** SUPPLIED RECORDS follows **

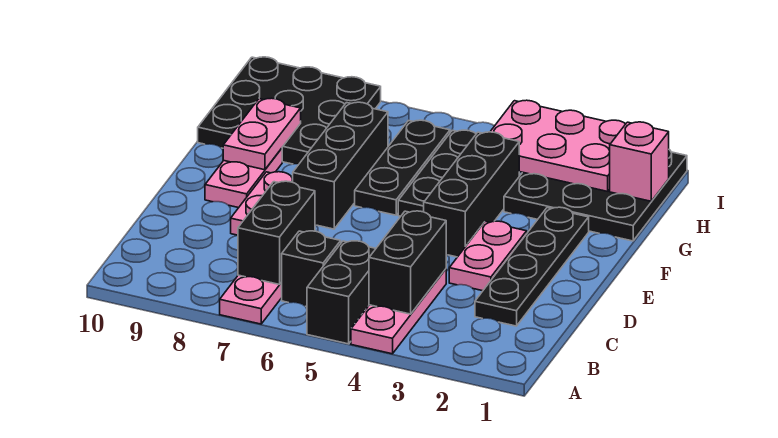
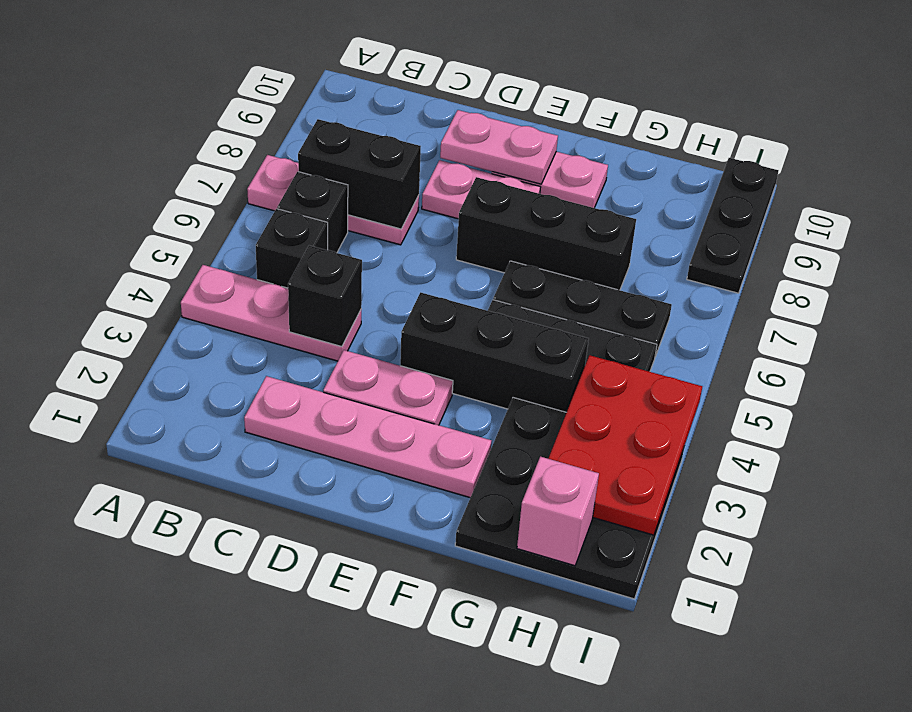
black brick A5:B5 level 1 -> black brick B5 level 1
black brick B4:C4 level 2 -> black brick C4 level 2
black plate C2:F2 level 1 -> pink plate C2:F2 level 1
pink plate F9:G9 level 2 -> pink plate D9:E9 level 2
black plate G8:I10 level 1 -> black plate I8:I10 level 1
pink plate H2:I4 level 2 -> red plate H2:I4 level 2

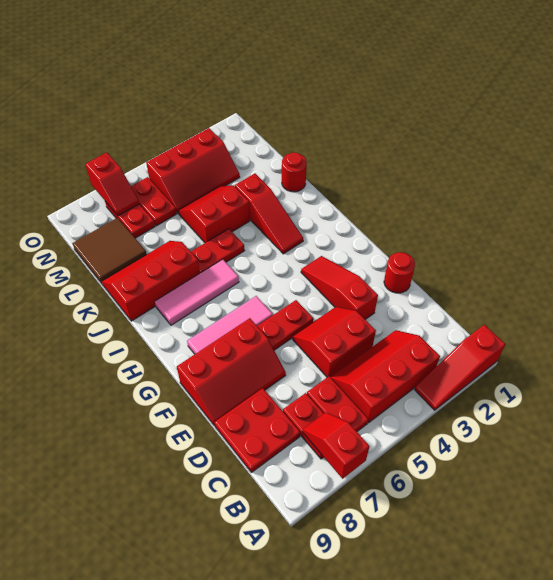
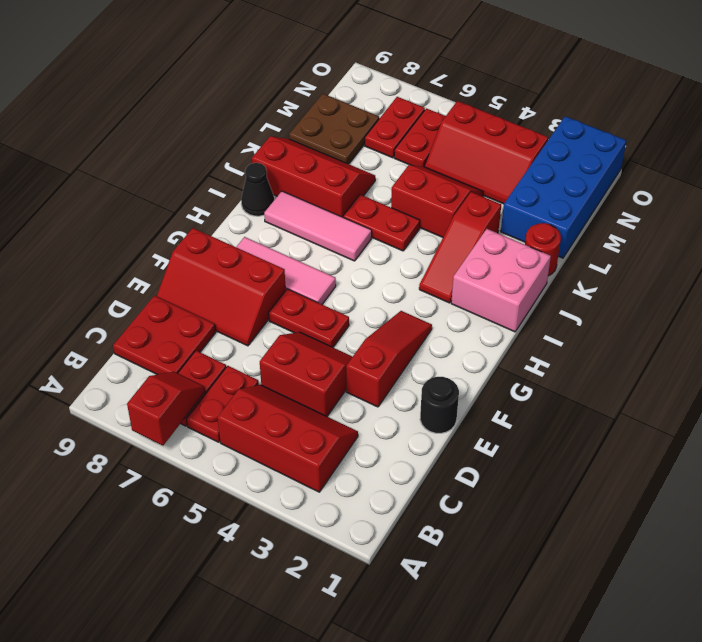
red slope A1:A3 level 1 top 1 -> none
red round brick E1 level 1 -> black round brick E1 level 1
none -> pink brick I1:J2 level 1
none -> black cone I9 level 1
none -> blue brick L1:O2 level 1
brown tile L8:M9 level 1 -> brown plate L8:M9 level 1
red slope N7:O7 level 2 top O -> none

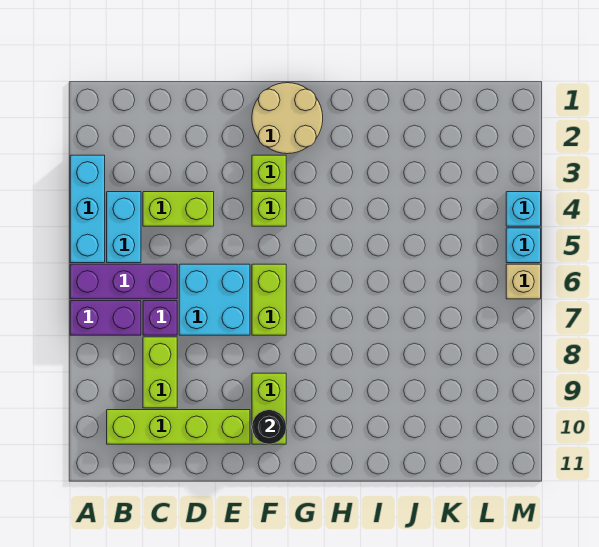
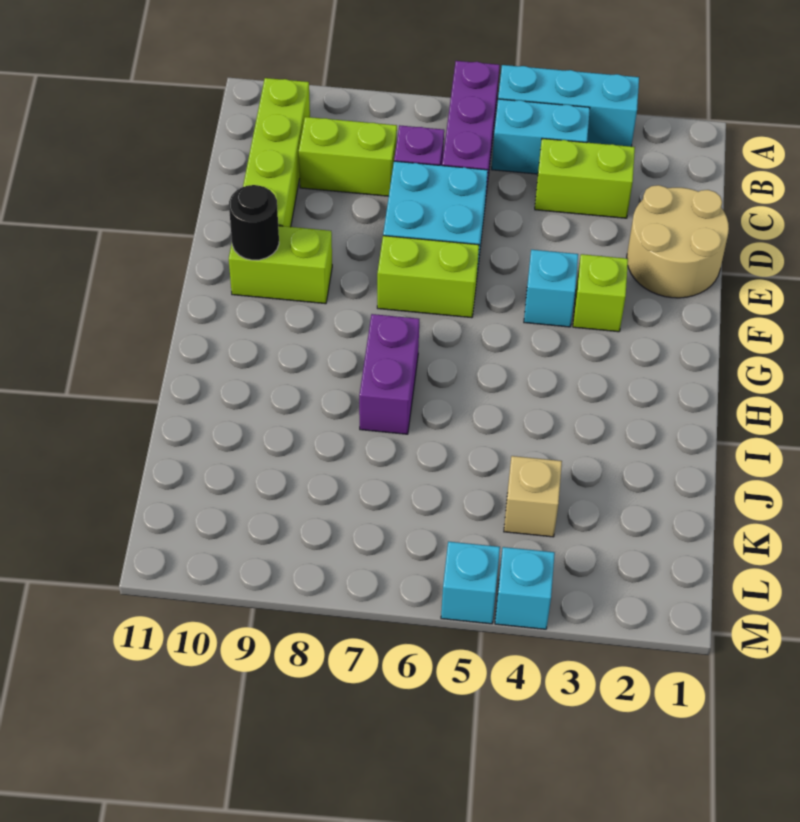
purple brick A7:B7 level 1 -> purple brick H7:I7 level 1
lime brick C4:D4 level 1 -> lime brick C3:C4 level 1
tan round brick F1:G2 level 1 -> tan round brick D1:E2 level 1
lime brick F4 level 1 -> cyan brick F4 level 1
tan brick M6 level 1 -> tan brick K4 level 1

** End of SUPPLIED RECORDS **
** SUPPLIED RECORDS follows **

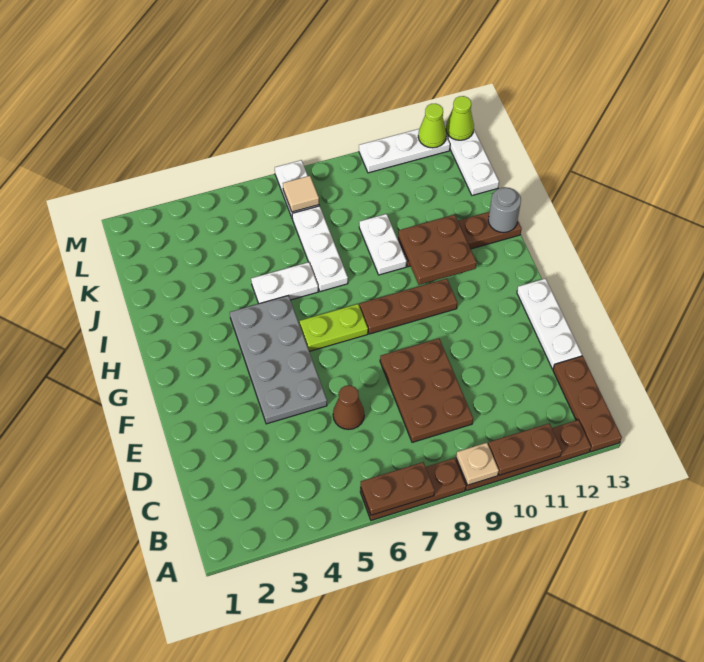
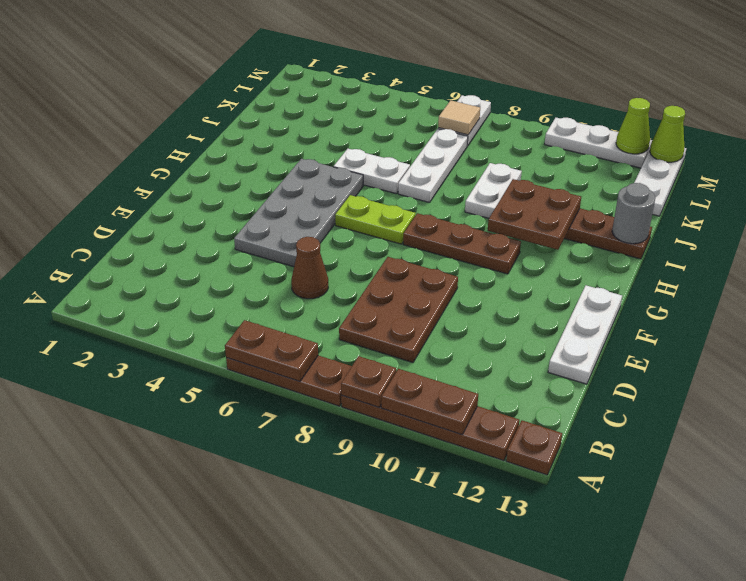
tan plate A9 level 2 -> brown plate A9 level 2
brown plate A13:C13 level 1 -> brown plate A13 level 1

** End of SUPPLIED RECORDS **

● **PROBLEM TO WORK ON**
Tally the lines in the entries above that hold the word "brown". Reply with nothing but that count.

● **OUTPUT BELOW**
3